What to do
Copy out the lines below, from the line containing "Give the centreline" through the line containing "road 3 (track): [(287,198),(193,0)]", keeping each one unchanged.

Records supplied
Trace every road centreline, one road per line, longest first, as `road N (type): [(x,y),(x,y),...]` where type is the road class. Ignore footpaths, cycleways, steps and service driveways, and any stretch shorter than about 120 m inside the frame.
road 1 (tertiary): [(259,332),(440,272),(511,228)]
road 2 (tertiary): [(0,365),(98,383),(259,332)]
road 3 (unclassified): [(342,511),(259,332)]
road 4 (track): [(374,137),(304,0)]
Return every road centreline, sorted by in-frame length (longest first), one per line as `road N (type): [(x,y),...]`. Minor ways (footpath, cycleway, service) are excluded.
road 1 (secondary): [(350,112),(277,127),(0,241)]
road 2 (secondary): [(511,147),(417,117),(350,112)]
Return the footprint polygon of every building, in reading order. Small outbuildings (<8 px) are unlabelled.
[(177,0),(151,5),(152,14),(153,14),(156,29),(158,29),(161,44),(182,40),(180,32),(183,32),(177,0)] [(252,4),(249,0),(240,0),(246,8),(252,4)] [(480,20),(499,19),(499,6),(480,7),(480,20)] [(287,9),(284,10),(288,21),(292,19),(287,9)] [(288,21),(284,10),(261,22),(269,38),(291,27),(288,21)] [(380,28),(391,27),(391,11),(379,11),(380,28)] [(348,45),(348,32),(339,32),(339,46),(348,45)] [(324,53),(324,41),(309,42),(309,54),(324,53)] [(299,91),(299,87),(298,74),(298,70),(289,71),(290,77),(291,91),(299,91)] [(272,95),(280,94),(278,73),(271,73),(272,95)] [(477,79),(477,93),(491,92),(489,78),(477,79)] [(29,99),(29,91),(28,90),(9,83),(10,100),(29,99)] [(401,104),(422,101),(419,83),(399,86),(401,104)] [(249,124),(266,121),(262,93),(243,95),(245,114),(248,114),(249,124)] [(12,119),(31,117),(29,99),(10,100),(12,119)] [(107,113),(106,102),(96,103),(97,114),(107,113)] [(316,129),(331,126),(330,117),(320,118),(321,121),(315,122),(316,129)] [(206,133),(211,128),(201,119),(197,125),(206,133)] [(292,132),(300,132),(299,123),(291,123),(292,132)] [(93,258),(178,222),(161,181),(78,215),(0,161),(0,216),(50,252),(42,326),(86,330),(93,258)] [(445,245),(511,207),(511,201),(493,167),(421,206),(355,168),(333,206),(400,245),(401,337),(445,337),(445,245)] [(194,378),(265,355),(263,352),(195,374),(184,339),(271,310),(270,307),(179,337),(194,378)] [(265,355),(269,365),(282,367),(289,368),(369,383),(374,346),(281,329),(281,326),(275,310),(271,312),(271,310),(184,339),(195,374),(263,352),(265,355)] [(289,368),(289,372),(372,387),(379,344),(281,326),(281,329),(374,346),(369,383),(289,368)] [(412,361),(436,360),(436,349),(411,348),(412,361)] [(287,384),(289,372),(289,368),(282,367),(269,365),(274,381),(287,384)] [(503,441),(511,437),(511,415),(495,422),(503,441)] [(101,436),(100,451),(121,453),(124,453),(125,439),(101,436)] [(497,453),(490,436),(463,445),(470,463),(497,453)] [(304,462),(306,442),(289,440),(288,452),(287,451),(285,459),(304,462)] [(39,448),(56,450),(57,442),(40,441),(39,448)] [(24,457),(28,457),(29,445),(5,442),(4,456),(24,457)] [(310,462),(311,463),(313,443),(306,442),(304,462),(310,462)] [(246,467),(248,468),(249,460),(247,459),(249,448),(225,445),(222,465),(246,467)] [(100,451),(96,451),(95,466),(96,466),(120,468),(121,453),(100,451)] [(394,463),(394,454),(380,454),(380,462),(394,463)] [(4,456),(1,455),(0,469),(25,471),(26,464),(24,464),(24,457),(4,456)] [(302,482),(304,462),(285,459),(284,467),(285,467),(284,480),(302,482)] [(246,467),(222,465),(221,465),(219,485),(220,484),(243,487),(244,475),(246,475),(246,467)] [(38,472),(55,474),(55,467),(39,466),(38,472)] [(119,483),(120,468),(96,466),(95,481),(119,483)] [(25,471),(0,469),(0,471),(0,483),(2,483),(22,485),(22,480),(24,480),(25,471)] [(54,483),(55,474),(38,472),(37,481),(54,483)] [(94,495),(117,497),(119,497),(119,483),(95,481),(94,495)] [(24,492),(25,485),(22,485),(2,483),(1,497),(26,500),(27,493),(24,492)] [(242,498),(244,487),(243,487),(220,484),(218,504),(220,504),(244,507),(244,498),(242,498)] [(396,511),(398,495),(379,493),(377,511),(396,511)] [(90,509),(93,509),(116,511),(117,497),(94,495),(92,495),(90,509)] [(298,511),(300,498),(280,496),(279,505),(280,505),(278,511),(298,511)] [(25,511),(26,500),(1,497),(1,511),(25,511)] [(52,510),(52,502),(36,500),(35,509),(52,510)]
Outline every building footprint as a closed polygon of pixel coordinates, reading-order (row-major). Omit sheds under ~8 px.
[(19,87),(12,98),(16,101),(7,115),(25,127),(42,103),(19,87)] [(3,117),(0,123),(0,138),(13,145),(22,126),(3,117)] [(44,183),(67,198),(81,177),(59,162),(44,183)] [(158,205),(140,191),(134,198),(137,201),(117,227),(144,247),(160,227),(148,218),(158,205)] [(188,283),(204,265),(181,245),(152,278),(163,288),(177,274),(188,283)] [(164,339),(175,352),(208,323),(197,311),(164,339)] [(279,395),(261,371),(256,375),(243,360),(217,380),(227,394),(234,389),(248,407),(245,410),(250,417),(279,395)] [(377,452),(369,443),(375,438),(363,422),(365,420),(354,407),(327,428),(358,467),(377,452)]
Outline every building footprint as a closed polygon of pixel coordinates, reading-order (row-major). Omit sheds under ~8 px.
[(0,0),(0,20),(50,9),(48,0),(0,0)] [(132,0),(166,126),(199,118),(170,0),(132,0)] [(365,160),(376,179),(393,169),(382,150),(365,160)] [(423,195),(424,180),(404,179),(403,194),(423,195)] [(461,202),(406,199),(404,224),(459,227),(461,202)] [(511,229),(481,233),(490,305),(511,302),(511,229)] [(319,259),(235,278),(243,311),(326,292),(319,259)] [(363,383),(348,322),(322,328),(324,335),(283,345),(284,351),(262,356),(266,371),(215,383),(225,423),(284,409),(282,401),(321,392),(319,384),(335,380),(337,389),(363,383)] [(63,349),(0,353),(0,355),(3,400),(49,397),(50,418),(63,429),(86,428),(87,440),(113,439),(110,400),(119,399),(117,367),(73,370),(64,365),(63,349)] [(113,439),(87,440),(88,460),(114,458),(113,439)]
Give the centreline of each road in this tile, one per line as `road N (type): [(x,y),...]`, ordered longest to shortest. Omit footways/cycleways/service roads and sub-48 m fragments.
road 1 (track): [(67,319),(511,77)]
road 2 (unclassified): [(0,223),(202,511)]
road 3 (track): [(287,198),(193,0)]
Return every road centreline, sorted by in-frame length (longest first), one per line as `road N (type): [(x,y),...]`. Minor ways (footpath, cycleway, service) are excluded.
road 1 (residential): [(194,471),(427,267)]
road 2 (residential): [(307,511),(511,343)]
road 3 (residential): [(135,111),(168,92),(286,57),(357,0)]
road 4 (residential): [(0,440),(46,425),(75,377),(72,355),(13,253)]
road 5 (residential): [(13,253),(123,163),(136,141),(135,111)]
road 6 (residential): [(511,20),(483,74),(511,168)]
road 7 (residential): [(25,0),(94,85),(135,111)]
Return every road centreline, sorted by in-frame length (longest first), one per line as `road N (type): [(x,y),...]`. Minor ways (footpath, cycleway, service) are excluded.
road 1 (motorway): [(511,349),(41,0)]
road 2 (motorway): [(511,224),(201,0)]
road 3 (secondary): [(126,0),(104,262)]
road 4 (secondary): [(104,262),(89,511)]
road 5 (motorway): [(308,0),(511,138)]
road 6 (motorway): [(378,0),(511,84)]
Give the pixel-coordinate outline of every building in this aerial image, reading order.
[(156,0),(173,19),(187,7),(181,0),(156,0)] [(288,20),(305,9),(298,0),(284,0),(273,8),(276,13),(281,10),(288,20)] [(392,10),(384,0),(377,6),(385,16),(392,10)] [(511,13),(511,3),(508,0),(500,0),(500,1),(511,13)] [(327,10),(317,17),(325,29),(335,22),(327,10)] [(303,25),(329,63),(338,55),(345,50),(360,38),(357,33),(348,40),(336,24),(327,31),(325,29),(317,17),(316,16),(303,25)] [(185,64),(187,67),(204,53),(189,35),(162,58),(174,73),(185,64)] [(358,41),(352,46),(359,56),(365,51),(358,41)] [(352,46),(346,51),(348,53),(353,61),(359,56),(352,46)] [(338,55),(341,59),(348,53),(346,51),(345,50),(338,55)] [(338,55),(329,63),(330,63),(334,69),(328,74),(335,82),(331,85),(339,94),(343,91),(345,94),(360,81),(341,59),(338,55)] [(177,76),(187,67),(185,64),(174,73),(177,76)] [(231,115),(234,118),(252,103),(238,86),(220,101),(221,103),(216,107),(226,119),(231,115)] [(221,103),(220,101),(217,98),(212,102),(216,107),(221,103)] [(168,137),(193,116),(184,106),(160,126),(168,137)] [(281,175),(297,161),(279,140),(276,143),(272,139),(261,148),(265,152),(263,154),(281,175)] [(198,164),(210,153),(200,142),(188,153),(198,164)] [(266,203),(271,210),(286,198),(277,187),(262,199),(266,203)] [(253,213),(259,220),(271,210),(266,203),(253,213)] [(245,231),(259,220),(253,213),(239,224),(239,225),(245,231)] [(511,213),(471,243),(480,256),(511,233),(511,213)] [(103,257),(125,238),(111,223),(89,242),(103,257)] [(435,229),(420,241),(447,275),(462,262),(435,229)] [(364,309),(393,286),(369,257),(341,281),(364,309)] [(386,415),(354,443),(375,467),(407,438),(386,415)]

Solution to this task
Give the centreline of each road in this tile, one per line as `road N (type): [(x,y),...]`, ordered longest to shortest. Omit footways/cycleways/service roads and sub-48 m fragments.
road 1 (track): [(67,319),(511,77)]
road 2 (unclassified): [(0,223),(202,511)]
road 3 (track): [(287,198),(193,0)]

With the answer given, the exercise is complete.